(Records contained in a dataset)
---------------
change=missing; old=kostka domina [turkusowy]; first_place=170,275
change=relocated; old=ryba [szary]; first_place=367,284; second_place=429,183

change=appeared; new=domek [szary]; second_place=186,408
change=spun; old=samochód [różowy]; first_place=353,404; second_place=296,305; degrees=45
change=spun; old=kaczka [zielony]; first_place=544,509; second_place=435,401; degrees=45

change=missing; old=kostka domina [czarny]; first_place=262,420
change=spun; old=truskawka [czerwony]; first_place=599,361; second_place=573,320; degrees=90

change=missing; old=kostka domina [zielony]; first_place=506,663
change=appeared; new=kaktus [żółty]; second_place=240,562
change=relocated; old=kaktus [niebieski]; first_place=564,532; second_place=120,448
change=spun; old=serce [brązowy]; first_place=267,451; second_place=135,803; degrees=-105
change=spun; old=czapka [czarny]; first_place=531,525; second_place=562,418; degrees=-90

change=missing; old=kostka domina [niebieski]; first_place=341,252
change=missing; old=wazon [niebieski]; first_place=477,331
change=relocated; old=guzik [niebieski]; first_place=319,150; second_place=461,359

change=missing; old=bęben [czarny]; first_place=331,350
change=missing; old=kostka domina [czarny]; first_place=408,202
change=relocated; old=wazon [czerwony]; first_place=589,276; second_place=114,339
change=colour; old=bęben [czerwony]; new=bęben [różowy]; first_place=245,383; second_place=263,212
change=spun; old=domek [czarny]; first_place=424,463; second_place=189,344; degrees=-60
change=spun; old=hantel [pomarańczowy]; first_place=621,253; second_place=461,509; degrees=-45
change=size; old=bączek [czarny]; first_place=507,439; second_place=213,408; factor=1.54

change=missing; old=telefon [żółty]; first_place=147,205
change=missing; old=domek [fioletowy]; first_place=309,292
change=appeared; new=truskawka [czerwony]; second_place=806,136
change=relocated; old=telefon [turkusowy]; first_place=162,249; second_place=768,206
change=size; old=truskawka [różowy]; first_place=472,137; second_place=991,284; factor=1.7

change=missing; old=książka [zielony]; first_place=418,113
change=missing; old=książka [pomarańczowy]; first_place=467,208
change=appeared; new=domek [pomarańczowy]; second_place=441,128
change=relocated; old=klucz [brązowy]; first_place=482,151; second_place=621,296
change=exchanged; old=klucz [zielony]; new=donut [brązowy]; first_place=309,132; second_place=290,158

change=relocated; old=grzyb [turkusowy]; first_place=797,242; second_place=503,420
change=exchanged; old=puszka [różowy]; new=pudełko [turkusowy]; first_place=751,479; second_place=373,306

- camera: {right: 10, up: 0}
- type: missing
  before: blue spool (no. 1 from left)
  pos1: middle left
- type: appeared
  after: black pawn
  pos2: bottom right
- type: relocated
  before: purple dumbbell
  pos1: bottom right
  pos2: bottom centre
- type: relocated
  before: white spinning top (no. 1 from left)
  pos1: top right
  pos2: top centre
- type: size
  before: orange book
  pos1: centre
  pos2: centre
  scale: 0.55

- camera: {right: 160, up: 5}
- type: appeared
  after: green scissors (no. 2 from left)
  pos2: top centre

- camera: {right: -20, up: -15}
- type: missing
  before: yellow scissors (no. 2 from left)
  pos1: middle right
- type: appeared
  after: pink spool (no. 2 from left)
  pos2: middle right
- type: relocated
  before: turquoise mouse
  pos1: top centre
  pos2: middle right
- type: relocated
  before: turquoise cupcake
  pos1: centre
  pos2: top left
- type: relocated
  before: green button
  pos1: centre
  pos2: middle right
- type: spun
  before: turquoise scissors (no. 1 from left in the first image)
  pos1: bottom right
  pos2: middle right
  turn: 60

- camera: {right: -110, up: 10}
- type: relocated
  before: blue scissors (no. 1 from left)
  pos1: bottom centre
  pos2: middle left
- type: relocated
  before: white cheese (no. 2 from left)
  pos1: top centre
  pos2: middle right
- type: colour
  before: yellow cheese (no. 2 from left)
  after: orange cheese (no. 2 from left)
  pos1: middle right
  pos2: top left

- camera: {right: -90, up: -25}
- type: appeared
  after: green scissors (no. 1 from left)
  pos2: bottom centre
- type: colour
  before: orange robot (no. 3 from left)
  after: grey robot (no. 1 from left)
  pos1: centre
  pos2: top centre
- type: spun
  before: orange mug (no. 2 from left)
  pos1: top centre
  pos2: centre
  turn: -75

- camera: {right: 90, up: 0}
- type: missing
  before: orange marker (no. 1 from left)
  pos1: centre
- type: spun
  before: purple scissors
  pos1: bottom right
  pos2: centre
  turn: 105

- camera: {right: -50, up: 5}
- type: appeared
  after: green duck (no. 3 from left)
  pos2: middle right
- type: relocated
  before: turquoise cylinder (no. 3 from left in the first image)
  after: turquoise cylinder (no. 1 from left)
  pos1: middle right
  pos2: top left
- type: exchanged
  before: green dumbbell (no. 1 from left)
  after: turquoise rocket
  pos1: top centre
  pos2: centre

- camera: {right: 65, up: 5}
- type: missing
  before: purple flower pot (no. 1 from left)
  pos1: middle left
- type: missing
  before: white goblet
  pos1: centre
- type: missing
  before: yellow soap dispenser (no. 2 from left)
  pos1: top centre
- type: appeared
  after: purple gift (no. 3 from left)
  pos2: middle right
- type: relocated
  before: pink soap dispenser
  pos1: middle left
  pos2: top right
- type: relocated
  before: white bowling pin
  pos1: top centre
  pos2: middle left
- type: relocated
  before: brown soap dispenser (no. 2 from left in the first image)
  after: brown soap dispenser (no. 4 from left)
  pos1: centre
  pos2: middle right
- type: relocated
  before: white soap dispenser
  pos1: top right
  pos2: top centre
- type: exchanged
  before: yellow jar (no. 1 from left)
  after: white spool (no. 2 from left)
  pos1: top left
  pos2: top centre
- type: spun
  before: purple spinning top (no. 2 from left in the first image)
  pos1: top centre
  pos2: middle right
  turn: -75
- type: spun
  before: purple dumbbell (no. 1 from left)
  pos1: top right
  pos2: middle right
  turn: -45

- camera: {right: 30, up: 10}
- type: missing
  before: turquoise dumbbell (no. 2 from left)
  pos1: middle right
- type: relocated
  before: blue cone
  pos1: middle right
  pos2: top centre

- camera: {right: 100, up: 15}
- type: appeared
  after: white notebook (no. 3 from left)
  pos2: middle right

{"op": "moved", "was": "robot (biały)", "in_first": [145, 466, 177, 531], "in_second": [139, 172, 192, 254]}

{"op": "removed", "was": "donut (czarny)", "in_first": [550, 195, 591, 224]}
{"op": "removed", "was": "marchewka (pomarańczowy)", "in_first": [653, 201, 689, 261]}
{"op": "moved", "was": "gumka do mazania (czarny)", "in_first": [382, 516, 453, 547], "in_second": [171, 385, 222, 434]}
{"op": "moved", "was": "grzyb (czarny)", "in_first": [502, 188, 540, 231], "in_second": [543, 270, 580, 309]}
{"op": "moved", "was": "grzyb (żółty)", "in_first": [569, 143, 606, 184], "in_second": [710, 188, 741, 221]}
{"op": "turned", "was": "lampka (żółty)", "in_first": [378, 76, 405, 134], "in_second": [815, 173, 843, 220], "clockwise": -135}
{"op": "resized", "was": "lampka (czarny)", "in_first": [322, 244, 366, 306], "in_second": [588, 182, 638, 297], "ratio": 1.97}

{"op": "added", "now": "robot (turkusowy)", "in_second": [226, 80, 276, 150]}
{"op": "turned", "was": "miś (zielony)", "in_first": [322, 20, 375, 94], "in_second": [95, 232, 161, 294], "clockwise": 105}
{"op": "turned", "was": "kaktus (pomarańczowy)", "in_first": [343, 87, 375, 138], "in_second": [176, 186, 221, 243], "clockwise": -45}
---------------
What to produce: Retype, without changes, the lines from the line holding "pos2: top right" to the end of the data, both ends included.

Solution to this exercise:
  pos2: top right
- type: relocated
  before: white bowling pin
  pos1: top centre
  pos2: middle left
- type: relocated
  before: brown soap dispenser (no. 2 from left in the first image)
  after: brown soap dispenser (no. 4 from left)
  pos1: centre
  pos2: middle right
- type: relocated
  before: white soap dispenser
  pos1: top right
  pos2: top centre
- type: exchanged
  before: yellow jar (no. 1 from left)
  after: white spool (no. 2 from left)
  pos1: top left
  pos2: top centre
- type: spun
  before: purple spinning top (no. 2 from left in the first image)
  pos1: top centre
  pos2: middle right
  turn: -75
- type: spun
  before: purple dumbbell (no. 1 from left)
  pos1: top right
  pos2: middle right
  turn: -45

- camera: {right: 30, up: 10}
- type: missing
  before: turquoise dumbbell (no. 2 from left)
  pos1: middle right
- type: relocated
  before: blue cone
  pos1: middle right
  pos2: top centre

- camera: {right: 100, up: 15}
- type: appeared
  after: white notebook (no. 3 from left)
  pos2: middle right

{"op": "moved", "was": "robot (biały)", "in_first": [145, 466, 177, 531], "in_second": [139, 172, 192, 254]}

{"op": "removed", "was": "donut (czarny)", "in_first": [550, 195, 591, 224]}
{"op": "removed", "was": "marchewka (pomarańczowy)", "in_first": [653, 201, 689, 261]}
{"op": "moved", "was": "gumka do mazania (czarny)", "in_first": [382, 516, 453, 547], "in_second": [171, 385, 222, 434]}
{"op": "moved", "was": "grzyb (czarny)", "in_first": [502, 188, 540, 231], "in_second": [543, 270, 580, 309]}
{"op": "moved", "was": "grzyb (żółty)", "in_first": [569, 143, 606, 184], "in_second": [710, 188, 741, 221]}
{"op": "turned", "was": "lampka (żółty)", "in_first": [378, 76, 405, 134], "in_second": [815, 173, 843, 220], "clockwise": -135}
{"op": "resized", "was": "lampka (czarny)", "in_first": [322, 244, 366, 306], "in_second": [588, 182, 638, 297], "ratio": 1.97}

{"op": "added", "now": "robot (turkusowy)", "in_second": [226, 80, 276, 150]}
{"op": "turned", "was": "miś (zielony)", "in_first": [322, 20, 375, 94], "in_second": [95, 232, 161, 294], "clockwise": 105}
{"op": "turned", "was": "kaktus (pomarańczowy)", "in_first": [343, 87, 375, 138], "in_second": [176, 186, 221, 243], "clockwise": -45}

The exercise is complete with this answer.